WHAT TO WORK ON ->
Repeat the entries exactly as they are written.

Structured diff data
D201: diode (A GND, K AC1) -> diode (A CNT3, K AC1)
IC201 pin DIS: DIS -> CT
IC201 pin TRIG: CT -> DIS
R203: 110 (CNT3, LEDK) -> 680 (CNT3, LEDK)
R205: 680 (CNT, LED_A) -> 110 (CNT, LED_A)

OUTPUT OF THE TASK ->
D201: diode (A GND, K AC1) -> diode (A CNT3, K AC1)
IC201 pin DIS: DIS -> CT
IC201 pin TRIG: CT -> DIS
R203: 110 (CNT3, LEDK) -> 680 (CNT3, LEDK)
R205: 680 (CNT, LED_A) -> 110 (CNT, LED_A)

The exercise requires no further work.